___ Provided material

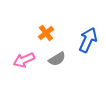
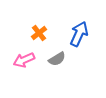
orange cross: moved 7 px left
blue arrow: moved 9 px left, 6 px up
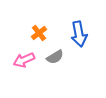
blue arrow: rotated 145 degrees clockwise
gray semicircle: moved 2 px left, 2 px up
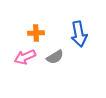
orange cross: moved 3 px left; rotated 35 degrees clockwise
pink arrow: moved 1 px right, 3 px up
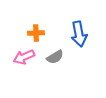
pink arrow: moved 1 px left
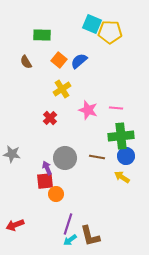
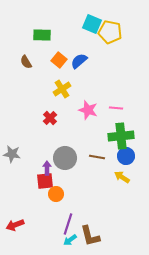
yellow pentagon: rotated 10 degrees clockwise
purple arrow: rotated 24 degrees clockwise
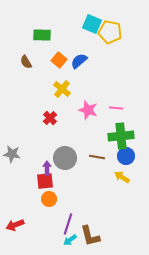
yellow cross: rotated 18 degrees counterclockwise
orange circle: moved 7 px left, 5 px down
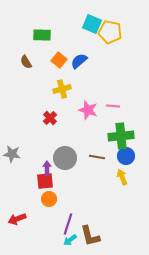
yellow cross: rotated 36 degrees clockwise
pink line: moved 3 px left, 2 px up
yellow arrow: rotated 35 degrees clockwise
red arrow: moved 2 px right, 6 px up
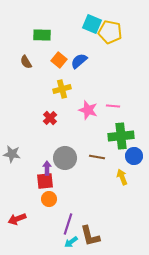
blue circle: moved 8 px right
cyan arrow: moved 1 px right, 2 px down
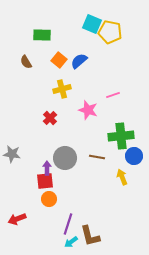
pink line: moved 11 px up; rotated 24 degrees counterclockwise
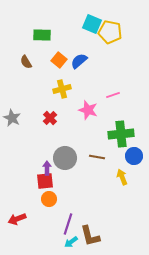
green cross: moved 2 px up
gray star: moved 36 px up; rotated 18 degrees clockwise
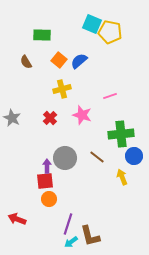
pink line: moved 3 px left, 1 px down
pink star: moved 6 px left, 5 px down
brown line: rotated 28 degrees clockwise
purple arrow: moved 2 px up
red arrow: rotated 42 degrees clockwise
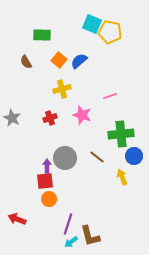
red cross: rotated 24 degrees clockwise
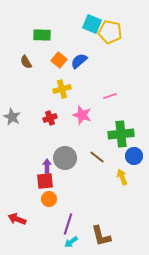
gray star: moved 1 px up
brown L-shape: moved 11 px right
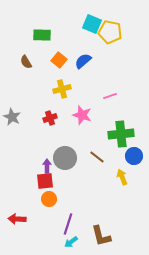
blue semicircle: moved 4 px right
red arrow: rotated 18 degrees counterclockwise
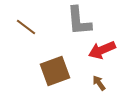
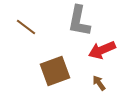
gray L-shape: rotated 16 degrees clockwise
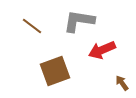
gray L-shape: rotated 88 degrees clockwise
brown line: moved 6 px right, 1 px up
brown arrow: moved 23 px right
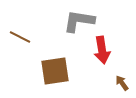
brown line: moved 12 px left, 11 px down; rotated 10 degrees counterclockwise
red arrow: rotated 76 degrees counterclockwise
brown square: rotated 12 degrees clockwise
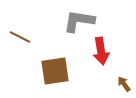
red arrow: moved 1 px left, 1 px down
brown arrow: moved 2 px right, 1 px down
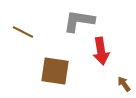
brown line: moved 3 px right, 5 px up
brown square: rotated 16 degrees clockwise
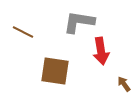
gray L-shape: moved 1 px down
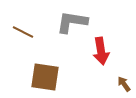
gray L-shape: moved 7 px left
brown square: moved 10 px left, 6 px down
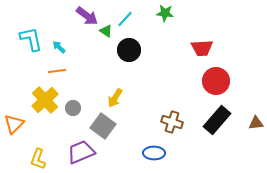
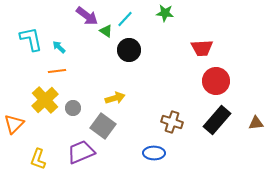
yellow arrow: rotated 138 degrees counterclockwise
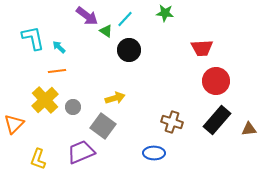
cyan L-shape: moved 2 px right, 1 px up
gray circle: moved 1 px up
brown triangle: moved 7 px left, 6 px down
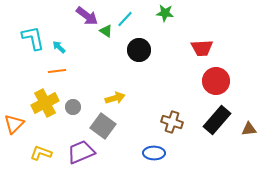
black circle: moved 10 px right
yellow cross: moved 3 px down; rotated 16 degrees clockwise
yellow L-shape: moved 3 px right, 6 px up; rotated 90 degrees clockwise
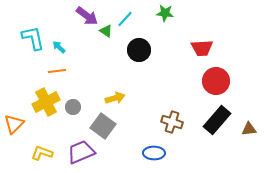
yellow cross: moved 1 px right, 1 px up
yellow L-shape: moved 1 px right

______

*What is expected*: Render the lines of the items above as a Markdown table with columns Row and Change, numbering each row and skipping blank lines. Leave the pictures out.

*Task answer*:
| Row | Change |
|---|---|
| 1 | orange cross: moved 7 px left |
| 2 | blue arrow: moved 9 px left, 6 px up |
| 3 | blue arrow: rotated 145 degrees clockwise |
| 4 | gray semicircle: moved 2 px left, 2 px up |
| 5 | orange cross: moved 3 px left; rotated 35 degrees clockwise |
| 6 | pink arrow: moved 1 px right, 3 px up |
| 7 | pink arrow: moved 1 px left |
| 8 | yellow pentagon: rotated 10 degrees clockwise |
| 9 | purple arrow: rotated 24 degrees clockwise |
| 10 | yellow cross: rotated 18 degrees counterclockwise |
| 11 | orange circle: moved 7 px left, 5 px down |
| 12 | yellow cross: rotated 36 degrees clockwise |
| 13 | pink line: moved 3 px left, 2 px up |
| 14 | yellow arrow: rotated 35 degrees clockwise |
| 15 | red arrow: moved 2 px right, 6 px up |
| 16 | blue circle: moved 8 px right |
| 17 | cyan arrow: moved 1 px right, 2 px down |
| 18 | pink line: moved 11 px up; rotated 24 degrees counterclockwise |
| 19 | green cross: moved 2 px up |
| 20 | gray star: moved 36 px up; rotated 18 degrees clockwise |
| 21 | pink line: moved 3 px left, 1 px down |
| 22 | pink star: moved 6 px left, 5 px down |
| 23 | brown line: rotated 28 degrees clockwise |
| 24 | purple arrow: moved 2 px up |
| 25 | red arrow: rotated 42 degrees clockwise |
| 26 | red cross: rotated 24 degrees clockwise |
| 27 | gray star: moved 1 px up |
| 28 | brown L-shape: moved 11 px right |
| 29 | blue semicircle: moved 4 px right |
| 30 | red arrow: rotated 18 degrees counterclockwise |
| 31 | gray L-shape: rotated 16 degrees clockwise |
| 32 | gray L-shape: rotated 88 degrees clockwise |
| 33 | brown line: moved 6 px right, 1 px up |
| 34 | brown arrow: moved 23 px right |
| 35 | brown line: moved 12 px left, 11 px down; rotated 10 degrees counterclockwise |
| 36 | red arrow: rotated 76 degrees counterclockwise |
| 37 | brown square: rotated 12 degrees clockwise |
| 38 | red arrow: moved 1 px left, 1 px down |
| 39 | brown arrow: moved 2 px right, 1 px down |
| 40 | brown line: moved 3 px right, 5 px up |
| 41 | brown square: rotated 16 degrees clockwise |
| 42 | gray L-shape: moved 1 px down |
| 43 | gray L-shape: moved 7 px left |
| 44 | brown square: moved 10 px left, 6 px down |
| 45 | yellow arrow: rotated 138 degrees counterclockwise |
| 46 | cyan L-shape: moved 2 px right, 1 px up |
| 47 | gray circle: moved 1 px up |
| 48 | brown triangle: moved 7 px left, 6 px down |
| 49 | black circle: moved 10 px right |
| 50 | yellow cross: moved 3 px down; rotated 16 degrees clockwise |
| 51 | yellow L-shape: moved 3 px right, 6 px up; rotated 90 degrees clockwise |
| 52 | yellow cross: moved 1 px right, 1 px up |
| 53 | yellow L-shape: moved 1 px right |